# Exercise instructions:
Your copy must hold all of the data below, unchanged and without images.

[Recorded data]
────────
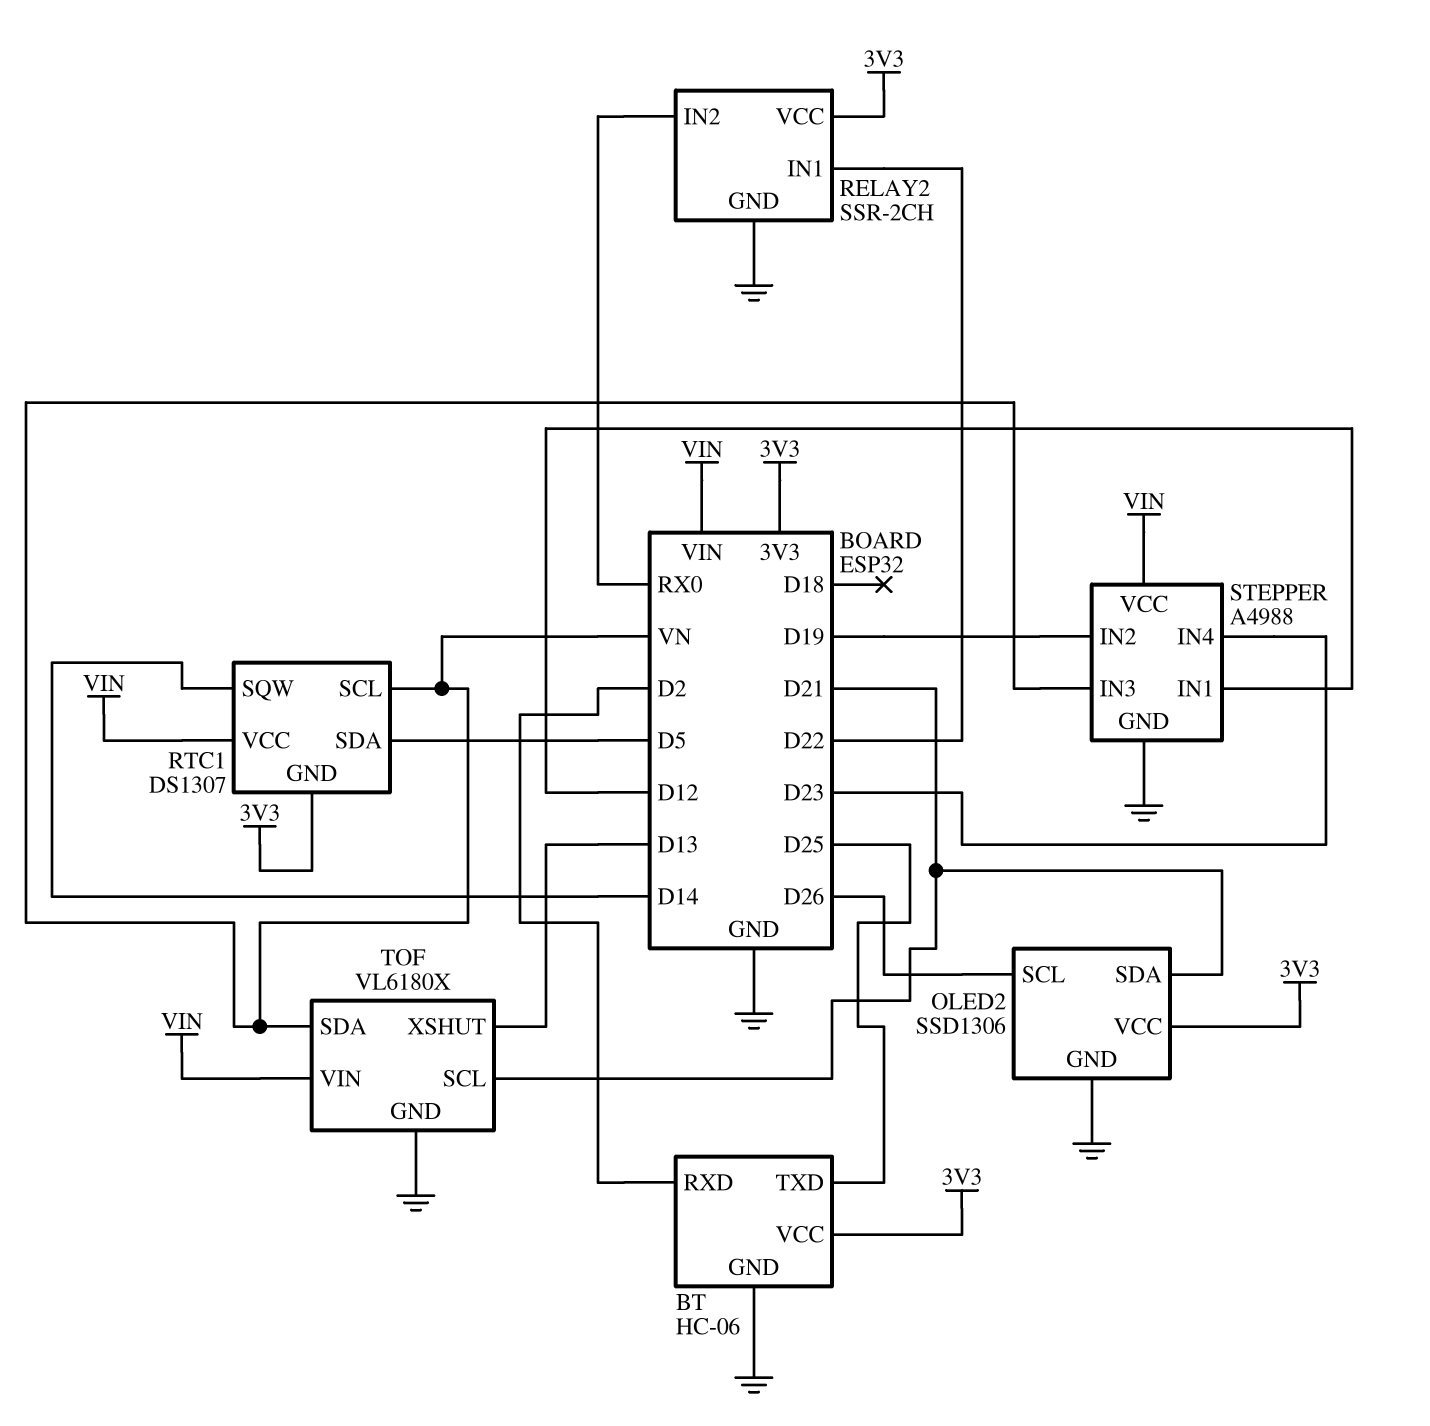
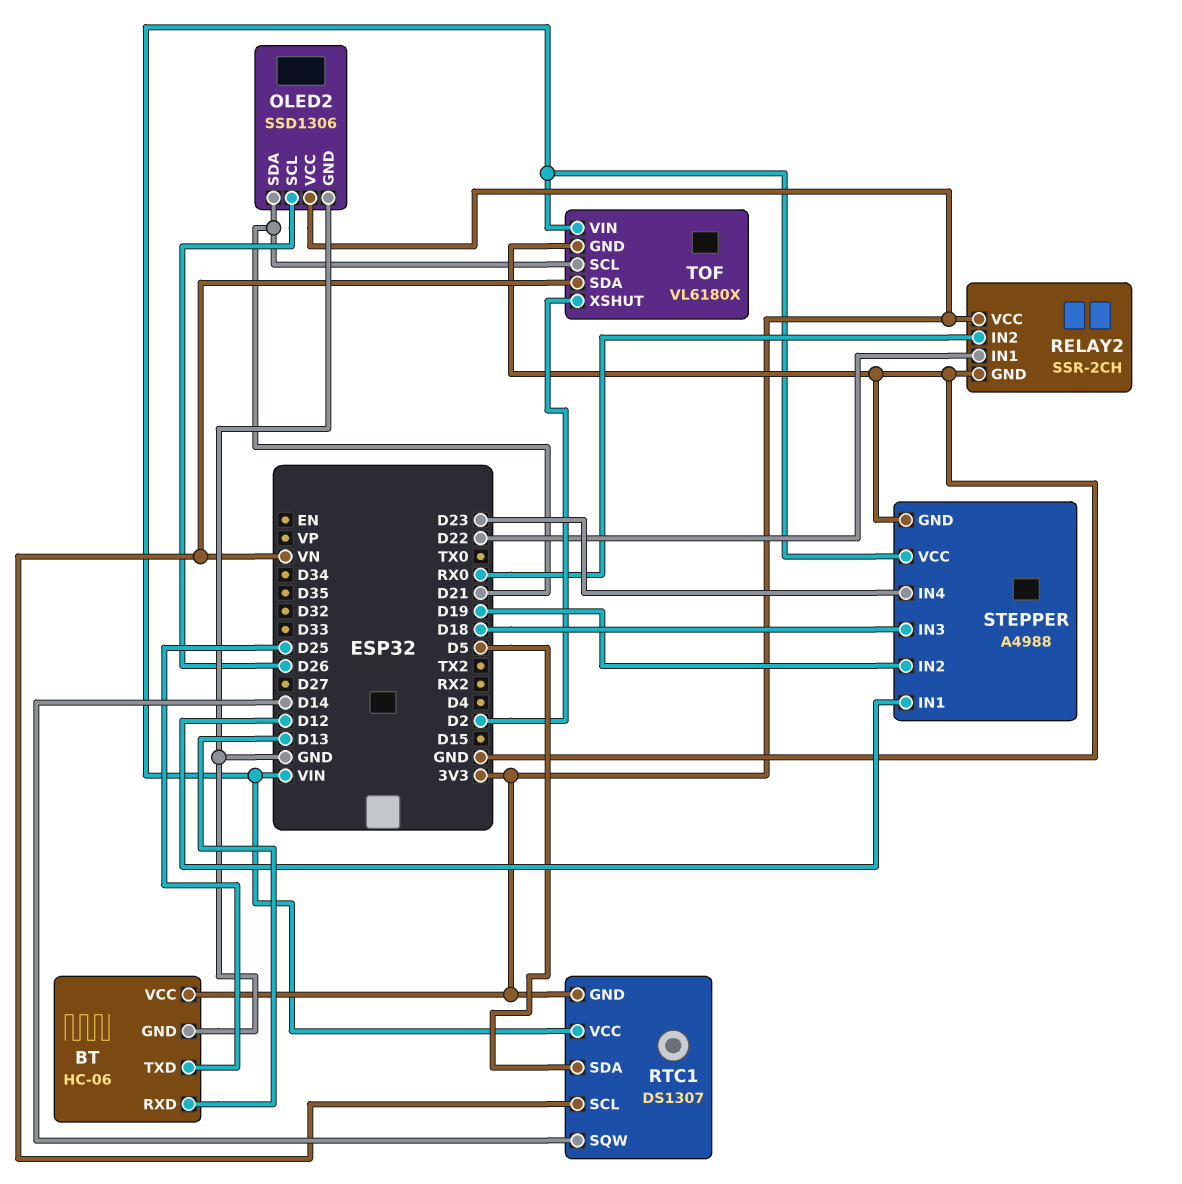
BT pin RXD: D2 -> D13
STEPPER pin IN3: VN -> D18
TOF pin XSHUT: D13 -> D2

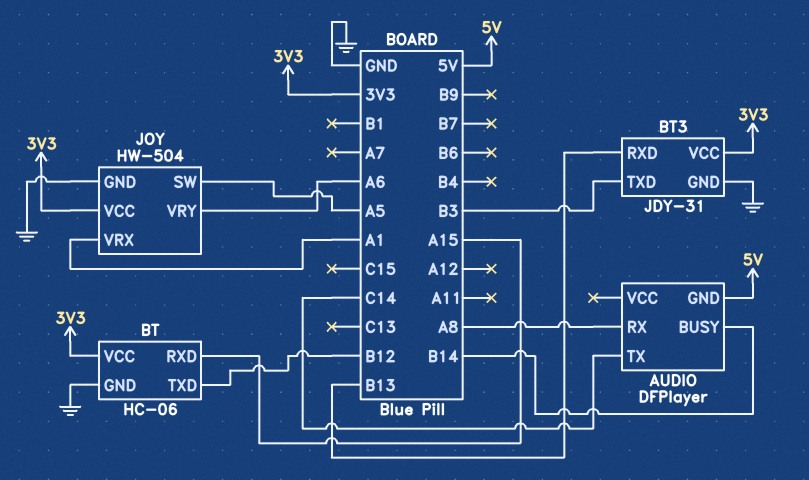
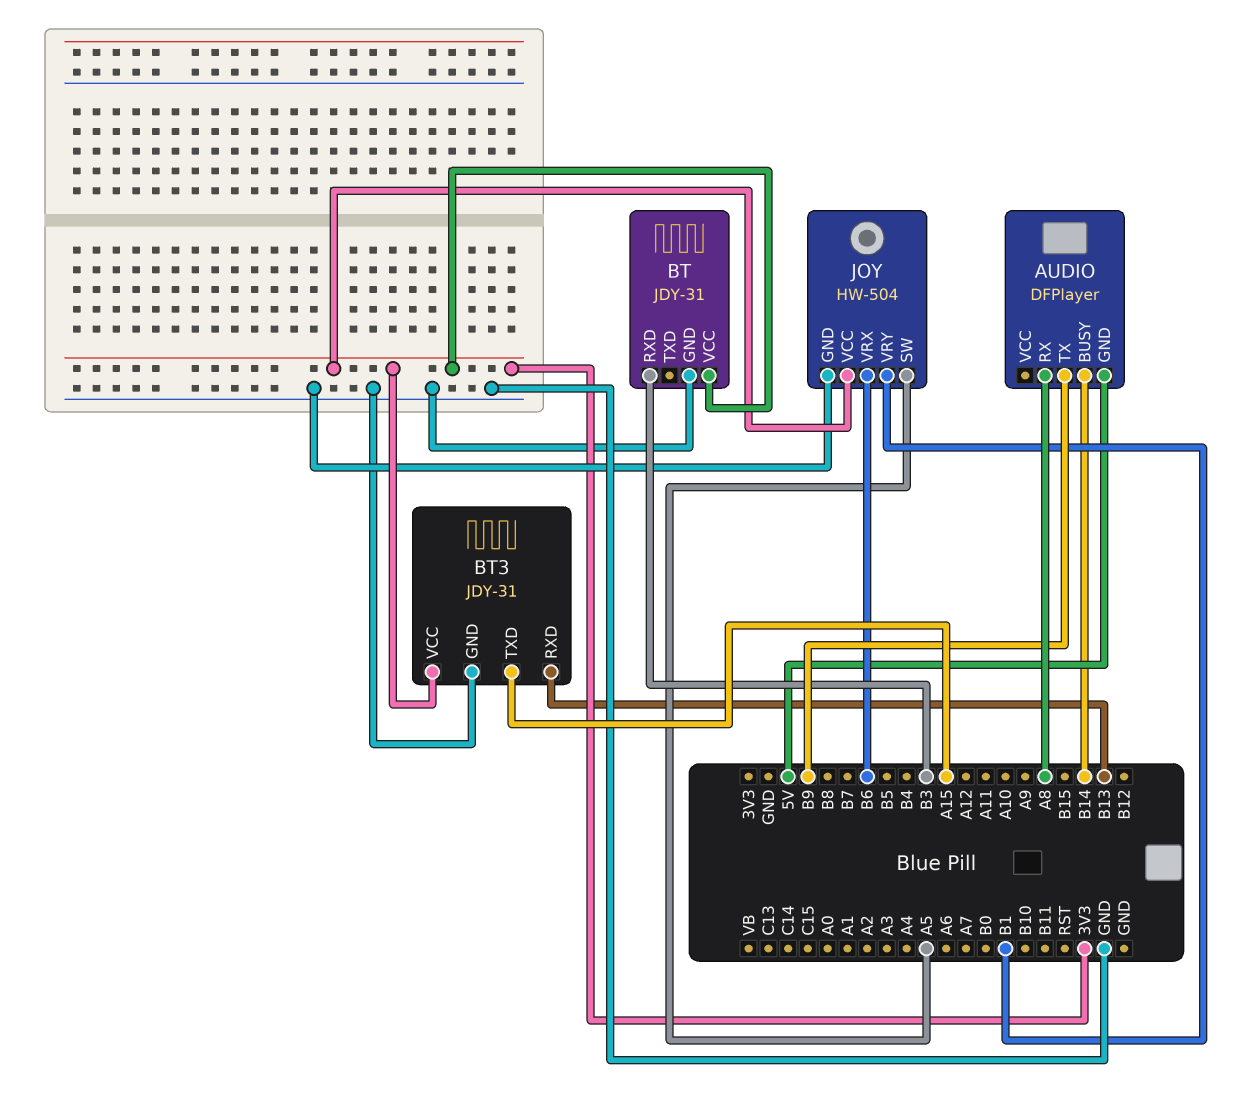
AUDIO pin TX: C14 -> B9
BT: HC-06 -> JDY-31
BT pin RXD: A15 -> B3
BT pin TXD: B12 -> none
BT3 pin TXD: B3 -> A15
JOY pin VRX: A1 -> B6
JOY pin VRY: A6 -> B1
────────
# Response box:
BT pin RXD: D2 -> D13
STEPPER pin IN3: VN -> D18
TOF pin XSHUT: D13 -> D2

AUDIO pin TX: C14 -> B9
BT: HC-06 -> JDY-31
BT pin RXD: A15 -> B3
BT pin TXD: B12 -> none
BT3 pin TXD: B3 -> A15
JOY pin VRX: A1 -> B6
JOY pin VRY: A6 -> B1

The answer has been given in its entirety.